• **What the exercise asks**:
Each line of the listing below that includes "triangle" should be reported.

++++ Records supplied

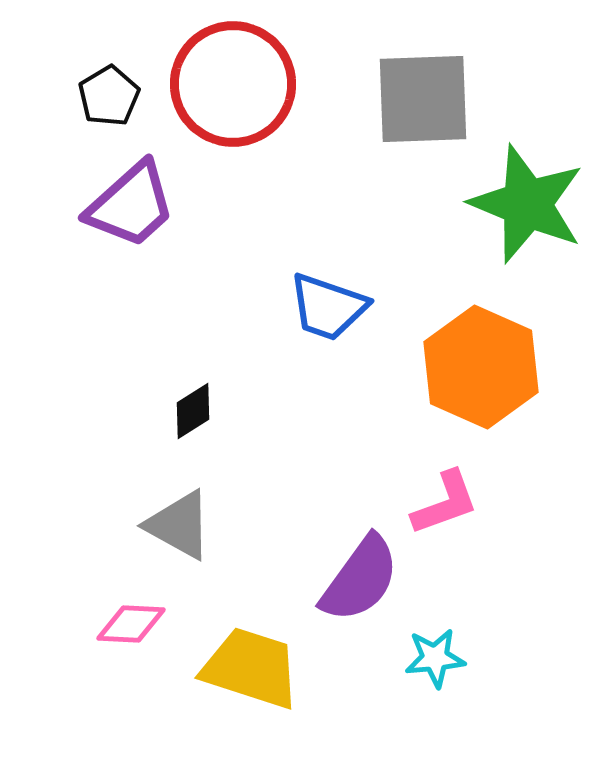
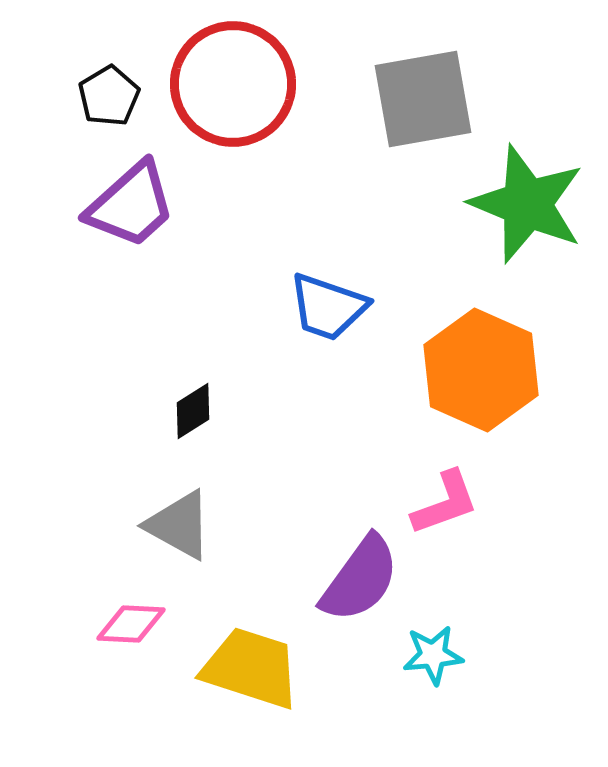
gray square: rotated 8 degrees counterclockwise
orange hexagon: moved 3 px down
cyan star: moved 2 px left, 3 px up
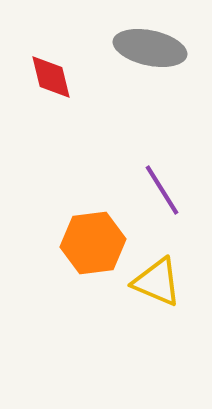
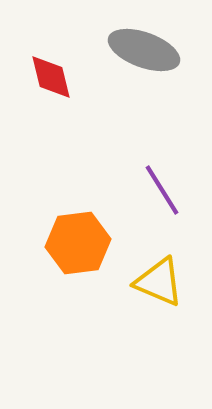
gray ellipse: moved 6 px left, 2 px down; rotated 8 degrees clockwise
orange hexagon: moved 15 px left
yellow triangle: moved 2 px right
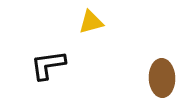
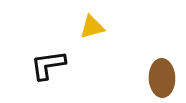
yellow triangle: moved 1 px right, 5 px down
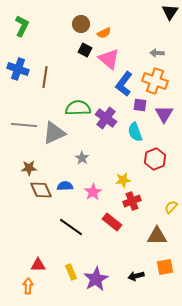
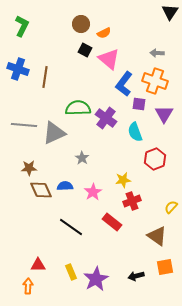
purple square: moved 1 px left, 1 px up
brown triangle: rotated 35 degrees clockwise
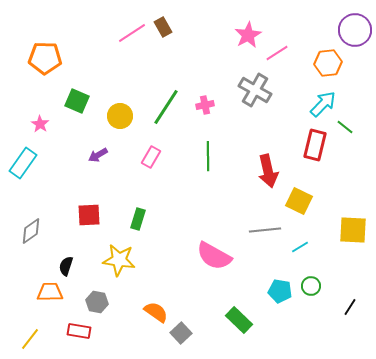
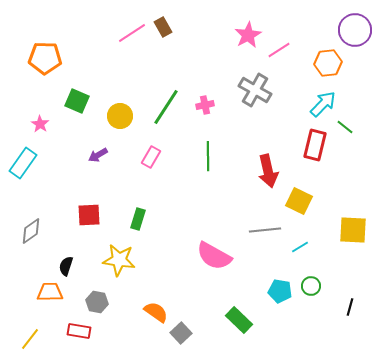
pink line at (277, 53): moved 2 px right, 3 px up
black line at (350, 307): rotated 18 degrees counterclockwise
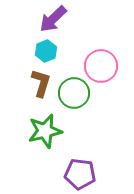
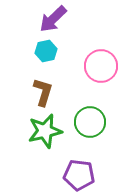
cyan hexagon: rotated 10 degrees clockwise
brown L-shape: moved 2 px right, 9 px down
green circle: moved 16 px right, 29 px down
purple pentagon: moved 1 px left, 1 px down
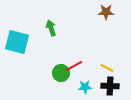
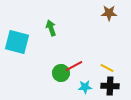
brown star: moved 3 px right, 1 px down
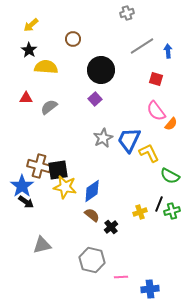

++++++++

• **Answer space**:
yellow triangle: moved 2 px right
yellow triangle: moved 1 px right, 5 px down
brown triangle: rotated 35 degrees clockwise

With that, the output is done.